■ **Given problem**: Count the lines in the entries that contain the string "italic", treating uppercase and lowercase as different, and give only the number.

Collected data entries
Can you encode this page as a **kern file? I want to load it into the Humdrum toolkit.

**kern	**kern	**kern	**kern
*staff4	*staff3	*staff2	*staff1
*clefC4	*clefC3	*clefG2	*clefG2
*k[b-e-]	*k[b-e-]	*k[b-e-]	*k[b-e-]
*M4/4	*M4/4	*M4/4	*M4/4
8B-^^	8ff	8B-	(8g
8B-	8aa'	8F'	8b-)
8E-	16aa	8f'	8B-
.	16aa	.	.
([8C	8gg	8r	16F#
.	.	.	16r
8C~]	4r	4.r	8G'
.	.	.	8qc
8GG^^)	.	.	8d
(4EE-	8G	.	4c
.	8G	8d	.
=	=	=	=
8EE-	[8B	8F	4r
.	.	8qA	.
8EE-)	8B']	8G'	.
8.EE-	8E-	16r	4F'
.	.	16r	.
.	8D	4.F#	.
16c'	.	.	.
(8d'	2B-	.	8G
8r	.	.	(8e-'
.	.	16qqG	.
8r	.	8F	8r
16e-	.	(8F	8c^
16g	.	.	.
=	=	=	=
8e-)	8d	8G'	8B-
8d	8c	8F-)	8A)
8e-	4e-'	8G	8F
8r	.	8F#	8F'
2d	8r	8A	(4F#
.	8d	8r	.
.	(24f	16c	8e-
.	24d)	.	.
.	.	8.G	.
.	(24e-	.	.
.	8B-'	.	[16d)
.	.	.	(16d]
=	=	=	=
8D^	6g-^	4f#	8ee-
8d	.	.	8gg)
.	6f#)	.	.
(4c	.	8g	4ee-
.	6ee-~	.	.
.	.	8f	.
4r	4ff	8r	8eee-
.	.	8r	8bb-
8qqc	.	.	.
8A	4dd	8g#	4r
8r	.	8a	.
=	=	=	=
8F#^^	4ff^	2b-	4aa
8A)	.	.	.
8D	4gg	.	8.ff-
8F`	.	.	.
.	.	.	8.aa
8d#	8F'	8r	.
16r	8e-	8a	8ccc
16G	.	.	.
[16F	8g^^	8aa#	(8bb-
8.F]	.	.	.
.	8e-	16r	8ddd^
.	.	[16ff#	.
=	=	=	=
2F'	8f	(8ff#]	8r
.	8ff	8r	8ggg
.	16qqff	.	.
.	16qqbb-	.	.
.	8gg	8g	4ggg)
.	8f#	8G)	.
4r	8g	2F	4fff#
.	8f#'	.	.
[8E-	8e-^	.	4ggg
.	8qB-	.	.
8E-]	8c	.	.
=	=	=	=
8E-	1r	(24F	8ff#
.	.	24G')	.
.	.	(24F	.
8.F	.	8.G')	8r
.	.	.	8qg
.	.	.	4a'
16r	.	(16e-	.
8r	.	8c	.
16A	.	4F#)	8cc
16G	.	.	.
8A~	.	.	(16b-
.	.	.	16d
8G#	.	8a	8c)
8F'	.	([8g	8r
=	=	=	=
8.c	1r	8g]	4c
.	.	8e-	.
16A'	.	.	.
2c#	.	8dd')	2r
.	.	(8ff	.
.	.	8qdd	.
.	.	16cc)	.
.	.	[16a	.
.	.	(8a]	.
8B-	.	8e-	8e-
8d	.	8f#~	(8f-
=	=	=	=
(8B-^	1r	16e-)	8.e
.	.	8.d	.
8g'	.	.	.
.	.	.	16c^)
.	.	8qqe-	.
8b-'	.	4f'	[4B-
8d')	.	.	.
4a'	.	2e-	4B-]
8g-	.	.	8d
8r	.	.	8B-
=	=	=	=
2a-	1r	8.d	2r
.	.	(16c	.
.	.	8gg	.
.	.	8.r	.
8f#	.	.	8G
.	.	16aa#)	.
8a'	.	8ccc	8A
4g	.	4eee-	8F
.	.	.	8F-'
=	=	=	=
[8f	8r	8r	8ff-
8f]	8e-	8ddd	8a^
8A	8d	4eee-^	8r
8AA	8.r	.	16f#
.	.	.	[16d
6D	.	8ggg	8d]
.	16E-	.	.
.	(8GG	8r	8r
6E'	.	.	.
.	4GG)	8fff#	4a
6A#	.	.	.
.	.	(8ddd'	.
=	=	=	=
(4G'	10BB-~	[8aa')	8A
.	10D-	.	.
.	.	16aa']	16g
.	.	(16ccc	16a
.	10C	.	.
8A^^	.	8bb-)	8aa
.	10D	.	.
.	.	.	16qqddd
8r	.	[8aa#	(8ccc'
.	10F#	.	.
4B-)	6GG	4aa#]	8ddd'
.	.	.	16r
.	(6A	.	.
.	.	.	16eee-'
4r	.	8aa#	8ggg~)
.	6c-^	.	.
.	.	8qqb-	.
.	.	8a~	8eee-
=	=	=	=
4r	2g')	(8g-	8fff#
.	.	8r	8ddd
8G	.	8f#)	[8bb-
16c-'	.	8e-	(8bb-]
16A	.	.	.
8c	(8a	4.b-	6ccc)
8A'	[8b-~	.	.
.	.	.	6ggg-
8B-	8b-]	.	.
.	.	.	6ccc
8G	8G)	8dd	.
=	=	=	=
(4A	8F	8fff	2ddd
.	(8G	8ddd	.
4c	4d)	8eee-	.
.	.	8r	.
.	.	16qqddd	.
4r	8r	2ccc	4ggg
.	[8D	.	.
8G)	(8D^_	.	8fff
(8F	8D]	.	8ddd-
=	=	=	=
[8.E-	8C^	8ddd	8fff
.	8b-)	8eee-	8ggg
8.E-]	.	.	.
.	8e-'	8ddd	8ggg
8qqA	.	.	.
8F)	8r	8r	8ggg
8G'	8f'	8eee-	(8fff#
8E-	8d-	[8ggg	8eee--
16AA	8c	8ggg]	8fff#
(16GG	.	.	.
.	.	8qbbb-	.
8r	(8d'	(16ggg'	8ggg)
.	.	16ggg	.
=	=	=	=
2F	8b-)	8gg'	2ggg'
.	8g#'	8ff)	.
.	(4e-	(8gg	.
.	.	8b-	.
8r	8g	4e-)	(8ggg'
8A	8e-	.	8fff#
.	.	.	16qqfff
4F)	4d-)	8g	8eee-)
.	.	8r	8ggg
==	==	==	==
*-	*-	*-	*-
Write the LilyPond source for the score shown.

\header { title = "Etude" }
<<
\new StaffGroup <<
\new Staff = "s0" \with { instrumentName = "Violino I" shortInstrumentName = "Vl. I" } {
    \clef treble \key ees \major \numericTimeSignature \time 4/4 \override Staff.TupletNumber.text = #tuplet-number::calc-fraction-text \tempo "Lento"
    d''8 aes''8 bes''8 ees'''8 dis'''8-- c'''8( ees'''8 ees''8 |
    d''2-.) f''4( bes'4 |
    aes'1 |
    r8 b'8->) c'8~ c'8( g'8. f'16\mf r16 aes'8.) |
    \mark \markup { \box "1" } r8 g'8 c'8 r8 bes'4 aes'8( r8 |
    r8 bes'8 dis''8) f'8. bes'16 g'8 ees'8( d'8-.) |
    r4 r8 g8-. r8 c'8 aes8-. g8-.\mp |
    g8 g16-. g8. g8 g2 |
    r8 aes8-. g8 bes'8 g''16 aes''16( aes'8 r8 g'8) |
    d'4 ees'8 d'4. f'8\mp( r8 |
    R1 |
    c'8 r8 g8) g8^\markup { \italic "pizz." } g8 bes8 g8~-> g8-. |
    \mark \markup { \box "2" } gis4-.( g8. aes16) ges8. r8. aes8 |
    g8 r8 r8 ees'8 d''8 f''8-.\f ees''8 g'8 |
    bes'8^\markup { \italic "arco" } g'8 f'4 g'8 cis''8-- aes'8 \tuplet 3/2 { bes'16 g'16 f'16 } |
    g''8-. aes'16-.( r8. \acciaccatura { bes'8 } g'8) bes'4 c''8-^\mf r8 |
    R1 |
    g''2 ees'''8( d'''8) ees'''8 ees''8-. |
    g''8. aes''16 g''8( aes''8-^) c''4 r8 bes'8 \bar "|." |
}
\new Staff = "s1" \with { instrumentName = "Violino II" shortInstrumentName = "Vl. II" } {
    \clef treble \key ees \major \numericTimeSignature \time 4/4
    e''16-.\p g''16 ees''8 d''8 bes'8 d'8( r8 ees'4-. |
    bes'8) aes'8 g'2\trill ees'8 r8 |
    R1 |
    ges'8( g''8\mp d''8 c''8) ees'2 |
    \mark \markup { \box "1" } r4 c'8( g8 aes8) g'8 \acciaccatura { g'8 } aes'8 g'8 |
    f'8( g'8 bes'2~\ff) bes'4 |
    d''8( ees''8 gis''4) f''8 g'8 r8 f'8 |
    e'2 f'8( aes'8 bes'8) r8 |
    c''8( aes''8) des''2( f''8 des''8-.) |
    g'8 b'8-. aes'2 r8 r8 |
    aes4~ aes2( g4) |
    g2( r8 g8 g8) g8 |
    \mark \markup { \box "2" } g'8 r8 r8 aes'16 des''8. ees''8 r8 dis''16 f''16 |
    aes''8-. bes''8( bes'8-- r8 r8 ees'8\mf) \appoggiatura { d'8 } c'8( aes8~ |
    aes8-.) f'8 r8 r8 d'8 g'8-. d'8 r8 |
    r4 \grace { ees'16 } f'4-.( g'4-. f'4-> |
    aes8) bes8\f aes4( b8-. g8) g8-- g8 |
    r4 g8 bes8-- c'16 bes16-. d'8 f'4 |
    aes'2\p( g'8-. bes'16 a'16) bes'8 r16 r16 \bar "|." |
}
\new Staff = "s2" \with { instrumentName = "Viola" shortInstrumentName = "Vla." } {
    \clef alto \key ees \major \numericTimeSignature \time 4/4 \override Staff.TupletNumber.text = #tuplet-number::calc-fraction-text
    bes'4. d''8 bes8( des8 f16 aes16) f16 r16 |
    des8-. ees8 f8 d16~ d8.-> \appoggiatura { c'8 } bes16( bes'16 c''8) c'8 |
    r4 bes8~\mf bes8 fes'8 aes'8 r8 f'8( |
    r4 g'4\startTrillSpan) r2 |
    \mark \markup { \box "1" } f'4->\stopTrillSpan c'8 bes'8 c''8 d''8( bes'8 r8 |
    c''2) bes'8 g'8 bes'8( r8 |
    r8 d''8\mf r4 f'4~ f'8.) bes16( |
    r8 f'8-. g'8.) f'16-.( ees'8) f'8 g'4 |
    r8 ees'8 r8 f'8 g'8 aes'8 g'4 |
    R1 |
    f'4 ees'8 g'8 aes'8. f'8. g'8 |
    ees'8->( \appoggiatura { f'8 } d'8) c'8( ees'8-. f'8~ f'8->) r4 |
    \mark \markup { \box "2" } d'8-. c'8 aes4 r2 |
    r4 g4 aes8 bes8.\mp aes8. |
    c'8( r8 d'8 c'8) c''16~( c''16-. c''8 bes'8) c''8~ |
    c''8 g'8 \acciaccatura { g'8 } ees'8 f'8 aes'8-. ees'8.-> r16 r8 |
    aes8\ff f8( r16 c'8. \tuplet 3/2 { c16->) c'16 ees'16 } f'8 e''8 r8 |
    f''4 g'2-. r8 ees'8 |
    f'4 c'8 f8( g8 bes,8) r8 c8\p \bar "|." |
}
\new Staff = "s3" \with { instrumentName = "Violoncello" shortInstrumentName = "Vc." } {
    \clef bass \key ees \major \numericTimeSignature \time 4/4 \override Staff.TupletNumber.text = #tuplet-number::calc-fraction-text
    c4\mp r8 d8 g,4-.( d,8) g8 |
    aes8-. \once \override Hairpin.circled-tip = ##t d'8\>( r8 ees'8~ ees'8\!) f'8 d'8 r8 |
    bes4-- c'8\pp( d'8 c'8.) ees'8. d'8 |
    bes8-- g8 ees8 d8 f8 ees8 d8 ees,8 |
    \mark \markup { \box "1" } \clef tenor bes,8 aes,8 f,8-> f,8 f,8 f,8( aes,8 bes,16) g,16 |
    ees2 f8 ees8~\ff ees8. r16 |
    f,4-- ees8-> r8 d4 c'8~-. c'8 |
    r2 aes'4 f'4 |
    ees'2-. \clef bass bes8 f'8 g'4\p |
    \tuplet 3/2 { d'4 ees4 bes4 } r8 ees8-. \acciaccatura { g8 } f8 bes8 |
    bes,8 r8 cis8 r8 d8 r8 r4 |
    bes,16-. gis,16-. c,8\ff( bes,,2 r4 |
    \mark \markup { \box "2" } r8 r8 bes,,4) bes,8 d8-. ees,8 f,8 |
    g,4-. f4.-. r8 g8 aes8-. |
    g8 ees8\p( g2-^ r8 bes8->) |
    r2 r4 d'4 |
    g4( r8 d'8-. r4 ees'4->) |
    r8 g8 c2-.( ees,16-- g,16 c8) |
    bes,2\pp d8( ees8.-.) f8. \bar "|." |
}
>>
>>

■ **Task output**: 2